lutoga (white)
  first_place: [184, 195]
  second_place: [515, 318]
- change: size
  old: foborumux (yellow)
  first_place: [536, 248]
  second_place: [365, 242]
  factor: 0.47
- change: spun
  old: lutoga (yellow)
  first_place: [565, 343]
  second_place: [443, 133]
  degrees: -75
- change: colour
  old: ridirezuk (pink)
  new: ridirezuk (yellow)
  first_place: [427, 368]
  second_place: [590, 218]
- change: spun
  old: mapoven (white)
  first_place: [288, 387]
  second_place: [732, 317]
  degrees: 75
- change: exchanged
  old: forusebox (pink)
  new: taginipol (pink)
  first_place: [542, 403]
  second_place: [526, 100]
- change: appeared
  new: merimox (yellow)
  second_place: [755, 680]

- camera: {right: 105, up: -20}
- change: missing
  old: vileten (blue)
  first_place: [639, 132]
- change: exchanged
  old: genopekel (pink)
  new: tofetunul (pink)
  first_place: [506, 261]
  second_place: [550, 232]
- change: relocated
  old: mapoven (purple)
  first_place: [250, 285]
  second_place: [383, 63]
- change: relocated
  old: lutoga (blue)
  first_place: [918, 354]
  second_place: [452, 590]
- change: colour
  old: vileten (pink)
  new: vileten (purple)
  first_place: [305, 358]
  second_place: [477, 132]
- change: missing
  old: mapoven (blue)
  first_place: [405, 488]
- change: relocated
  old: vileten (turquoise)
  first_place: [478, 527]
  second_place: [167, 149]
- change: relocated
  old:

■ ■ ■ ■ ■ ■ ■

_Directions_
With nothing left out, print the data above exactly.

_Written response_
lutoga (white)
  first_place: [184, 195]
  second_place: [515, 318]
- change: size
  old: foborumux (yellow)
  first_place: [536, 248]
  second_place: [365, 242]
  factor: 0.47
- change: spun
  old: lutoga (yellow)
  first_place: [565, 343]
  second_place: [443, 133]
  degrees: -75
- change: colour
  old: ridirezuk (pink)
  new: ridirezuk (yellow)
  first_place: [427, 368]
  second_place: [590, 218]
- change: spun
  old: mapoven (white)
  first_place: [288, 387]
  second_place: [732, 317]
  degrees: 75
- change: exchanged
  old: forusebox (pink)
  new: taginipol (pink)
  first_place: [542, 403]
  second_place: [526, 100]
- change: appeared
  new: merimox (yellow)
  second_place: [755, 680]

- camera: {right: 105, up: -20}
- change: missing
  old: vileten (blue)
  first_place: [639, 132]
- change: exchanged
  old: genopekel (pink)
  new: tofetunul (pink)
  first_place: [506, 261]
  second_place: [550, 232]
- change: relocated
  old: mapoven (purple)
  first_place: [250, 285]
  second_place: [383, 63]
- change: relocated
  old: lutoga (blue)
  first_place: [918, 354]
  second_place: [452, 590]
- change: colour
  old: vileten (pink)
  new: vileten (purple)
  first_place: [305, 358]
  second_place: [477, 132]
- change: missing
  old: mapoven (blue)
  first_place: [405, 488]
- change: relocated
  old: vileten (turquoise)
  first_place: [478, 527]
  second_place: [167, 149]
- change: relocated
  old:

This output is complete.